• [DIRECTIONS]
Gather every line in the records below that contains the string "kern", and copy each of those lines in full.

• [DATA SUPPLIED]

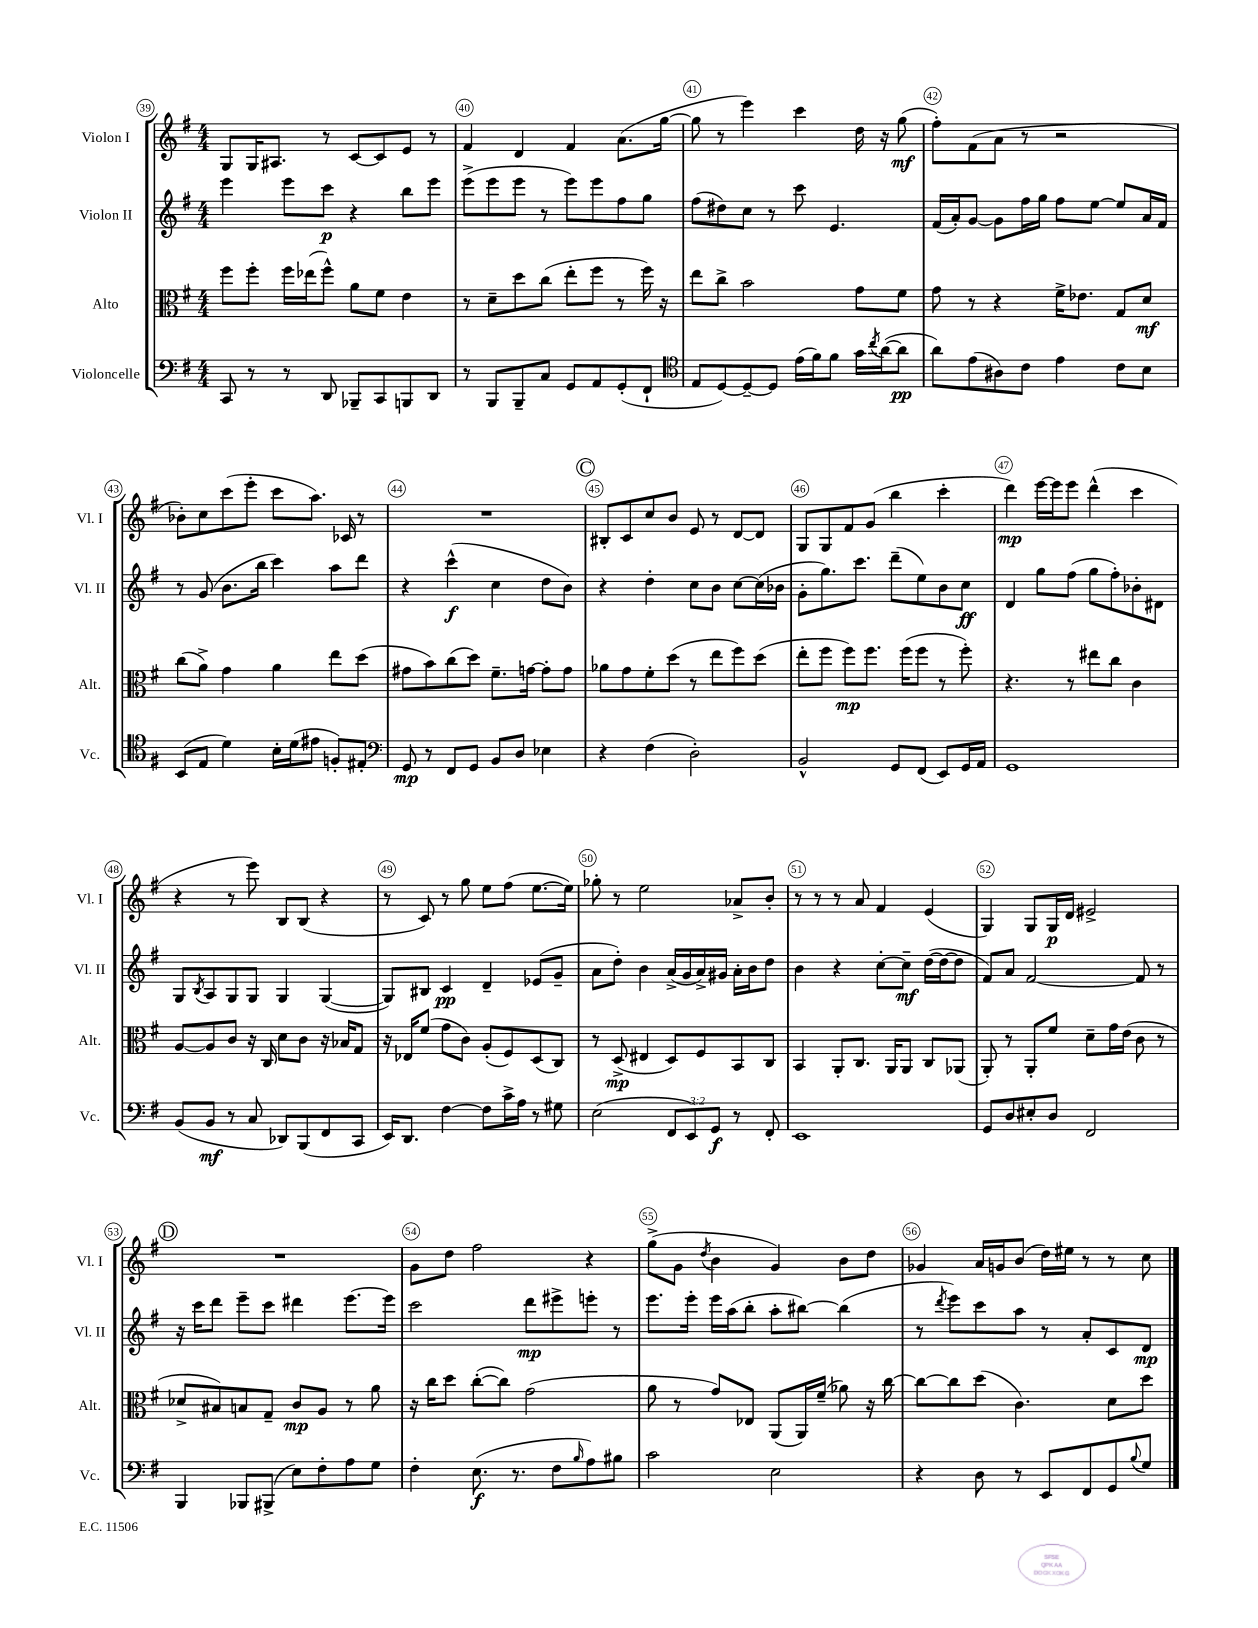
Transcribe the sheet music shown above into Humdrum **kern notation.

**kern	**kern	**kern	**kern
*staff4	*staff3	*staff2	*staff1
*clefF4	*clefC3	*clefG2	*clefG2
*k[f#]	*k[f#]	*k[f#]	*k[f#]
*M4/4	*M4/4	*M4/4	*M4/4
8CC	8ff#	4eee	8G
8r	8ff#'	.	16G
.	.	.	8.A#
8r	16ff#	8eee	.
.	(16ee-	.	.
8DD	8ff#^^)	8ccc	8r
8BBB-~	8a	4r	[8c
8CC	8f#	.	8c]
8BBB	4e	8bb	8e
8DD	.	8eee	8r
=	=	=	=
8r	8r	(8eee^	4f#
8BBB	8d~	8eee	.
8BBB~	8dd	8eee	4d
8C	(8cc	8r	.
8GG	8ee'	8eee)	4f#
8AA	8ff#	8eee	.
(8GG'	8r	8ff#	(8.a
8FF#`	16ff#)	8gg	.
.	16r	.	[16gg
=	=	=	=
*clefC4	*	*	*
8E	8ee	(8ff#	8gg]
[8D)	8cc^	8dd#)	8r
8D~_	2b	8cc	4eee)
8D]	.	8r	.
(16e	.	8ccc	4ccc
16f#)	.	.	.
8f#	.	4.e	.
16g	8g	.	16dd
8qcc	.	.	.
([16a	.	.	16r
8a]	8f#	.	(8gg
=	=	=	=
8a)	8g	(16f#	8ff#')
.	.	16a')	.
(8e	8r	[8g	(8f#
8A#)	4r	8g]	8a
8c	.	16ff#	8r
.	.	16gg	.
4e	16f#^	8ff#	2r
.	8.e-	.	.
.	.	[8ee	.
8c	8G	8ee]	.
8B	8d	16a	.
.	.	16f#	.
=	=	=	=
(8BB	(8cc	8r	8b-')
8E	8a^)	(8g	8cc
4d)	4g	8.b	(8ccc
.	.	.	8eee'
.	.	16bb	.
16B'	4a	4ccc)	8ccc
(16d	.	.	.
8e#	.	.	8.aa)
8F')	8ee	8aa	.
.	.	.	16c-
8E#'	(8dd	8ddd	8r
=	=	=	=
*clefF4	*	*	*
8GG	8g#	4r	1r
8r	8b)	.	.
8FF#	(8cc	(4ccc^^	.
8GG	8dd)	.	.
8BB	8.f#~	4cc	.
8D	.	.	.
.	[16g	.	.
4E-	8g']	8dd	.
.	8g	8b)	.
=	=	=	=
4r	8a-	4r	8B#'
.	8g	.	8c
(4F#	8f#'	4dd'	8cc
.	(8dd	.	8b
2D')	8r	8cc	8e
.	8ee	8b	8r
.	8ff#)	[8cc	[8d
.	(8dd	(16cc]	8d]
.	.	16b-	.
=	=	=	=
2BB^^	8ee'	8g'	8G
.	8ff#	8.gg)	8G
.	8ff#)	.	8f#
.	.	8.ccc	.
.	8.ff#	.	(8g
8GG	.	(8ddd~	4bb
.	(16ff#	.	.
(8FF#	8ff#	8ee)	.
8EE)	8r	8b	4ccc'
16GG	8ff#')	8cc	.
16AA	.	.	.
=	=	=	=
1GG	4.r	4d	4ddd)
.	.	8gg	[16eee
.	.	.	16eee]
.	8r	(8ff#	8eee
.	8ee#	8gg	(4ddd^^
.	8cc	8ff#')	.
.	4c	8b-'	4ccc
.	.	8d#	.
=	=	=	=
(8BB	[8A	8G	4r
.	.	8qB	.
8BB	8A]	8A	.
8r	8c	8G	8r
8C	16r	8G	8eee)
.	16C	.	.
8DD-)	8d	4G	8B
(8BBB	8c	.	(8B
8FF#	16r	([4G	4r
.	16B-	.	.
8CC	8G	.	.
=	=	=	=
16EE)	16r	8G])	8r
8.DD	16E-	.	.
.	(8f#	8B#	8c)
[4F#	8g	4c	8r
.	8c)	.	8gg
8F#]	(8A'	4d~	8ee
16c^	8F#)	.	(8ff#
16A	.	.	.
8r	(8D	(8e-	[8.ee
8G#	8C)	8g~	.
.	.	.	16ee])
=	=	=	=
(2E	8r	8a	8gg-'
.	(8D^	8dd')	8r
.	4E#	4b	2ee
12FF#	8D)	(16a^	.
.	.	16g	.
12EE)	.	.	.
.	8F#	16a^)	.
12GG	.	.	.
.	.	16g#	.
8r	8BB	16a'	8a-^
.	.	16b	.
8FF#'	8C	8dd	8b'
=	=	=	=
1EE	4BB	4b	8r
.	.	.	8r
.	8AA'	4r	8r
.	8.C	.	8a
.	.	[8cc'	4f#
.	16AA	.	.
.	8AA	8cc~]	.
.	8C	([16dd	(4e
.	.	16dd_	.
.	(8AA-	8dd]	.
=	=	=	=
8GG	8AA')	8f#)	4G)
8D	8r	8a	.
8E#'	8AA'	[2f#	8G
8D	8f#	.	16G
.	.	.	16d
2FF#	8d~	.	2e#^
.	16g	.	.
.	(16e	.	.
.	8c	8f#]	.
.	8r	8r	.
=	=	=	=
4BBB	8d-^	16r	1r
.	.	16ccc	.
.	8B#)	8ddd	.
8BBB-	8B	8eee~	.
(8BBB#^	8G~	8ccc	.
8E)	8c	4ddd#	.
8F#'	8A	.	.
8A	8r	[8.eee	.
8G	8a	.	.
.	.	16eee]	.
=	=	=	=
4F#'	16r	2ccc	8g
.	16cc	.	.
.	8dd	.	8dd
(8.E	([8cc'	.	2ff#
.	8cc])	.	.
8.r	.	.	.
.	(2g	8ddd	.
8F#	.	8eee#^	.
16qqB	.	.	.
8A)	.	8eee'	4r
8B#	.	8r	.
=	=	=	=
2c	8a	8.eee	(8gg^
.	8r	.	8g
.	.	16eee'	.
.	.	.	8qdd
.	8g)	16eee	4b
.	.	(16aa	.
.	8E-	8bb'	.
2E	(8AA	8aa'	4g)
.	16AA)	[8bb#)	.
.	(16f#~	.	.
.	8a-)	(4bb#]	8b
.	16r	.	8dd
.	[16cc	.	.
=	=	=	=
4r	8cc_	8r	4g-
.	.	8qddd	.
.	8cc]	8eee)	.
8D	(8dd	8ccc	16a
.	.	.	16g
8r	4.c)	8aa	(8b
8EE	.	8r	16dd)
.	.	.	16ee#
8FF#	.	8a'	8r
8GG	8d	8c	8r
8qqB	.	.	.
8G	8dd	8d	8cc
==	==	==	==
*-	*-	*-	*-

• [CORRECT RESULT]
Transcribe the sheet music shown above into Humdrum **kern notation.
**kern	**kern	**kern	**kern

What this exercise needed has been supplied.